Exercise: Look for "none" in the listing below. Gather each line that contains it.

Dataset extract:
• • • •

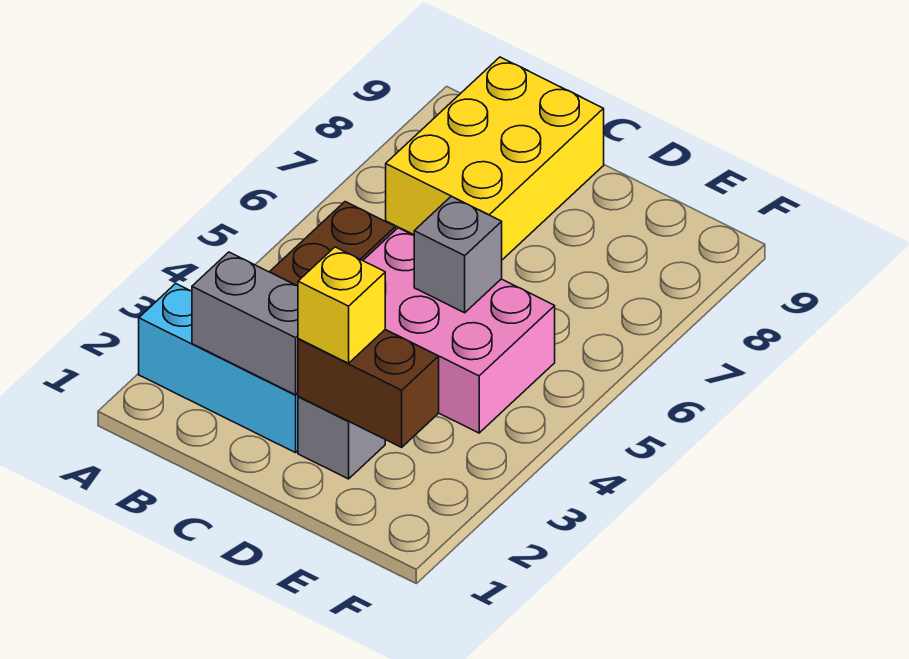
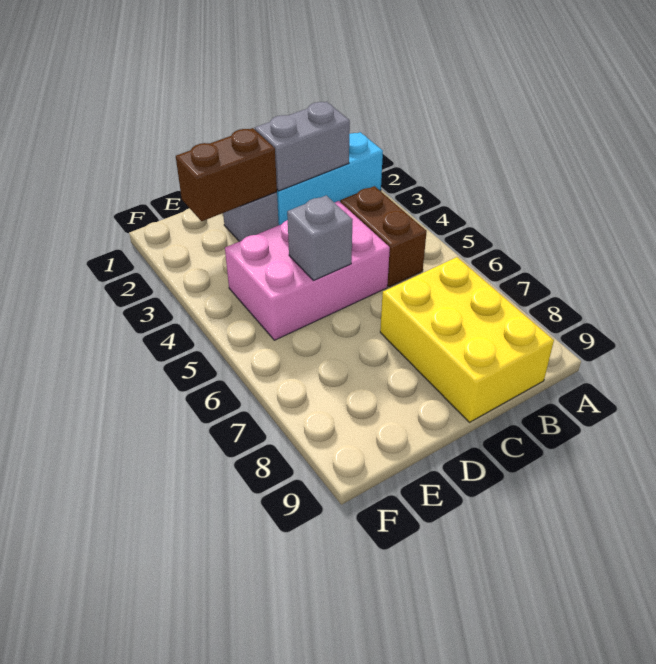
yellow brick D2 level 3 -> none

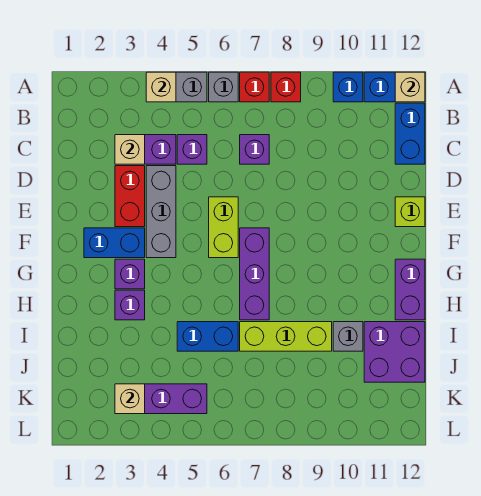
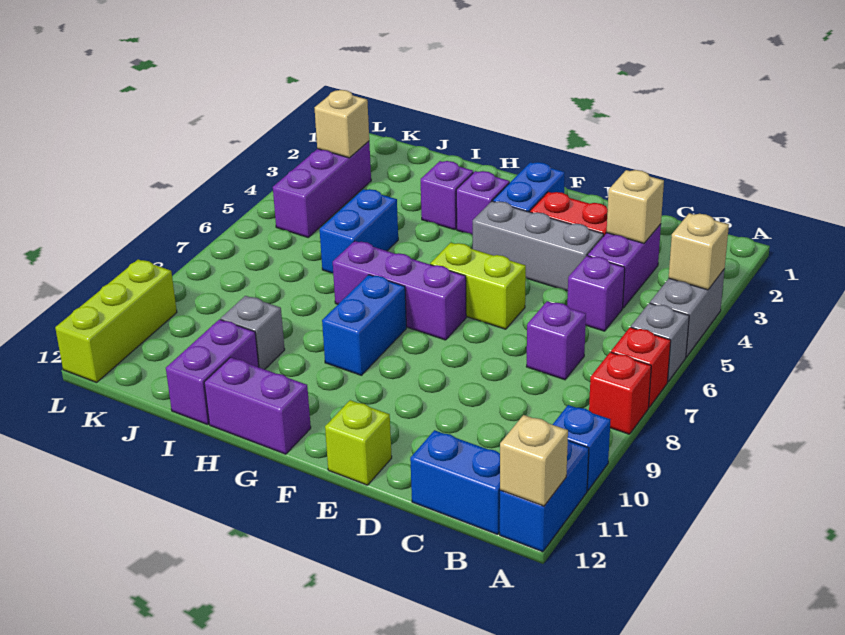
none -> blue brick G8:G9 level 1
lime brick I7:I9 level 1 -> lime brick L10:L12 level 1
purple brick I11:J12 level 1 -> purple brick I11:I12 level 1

• • • •

Written response:
yellow brick D2 level 3 -> none
none -> blue brick G8:G9 level 1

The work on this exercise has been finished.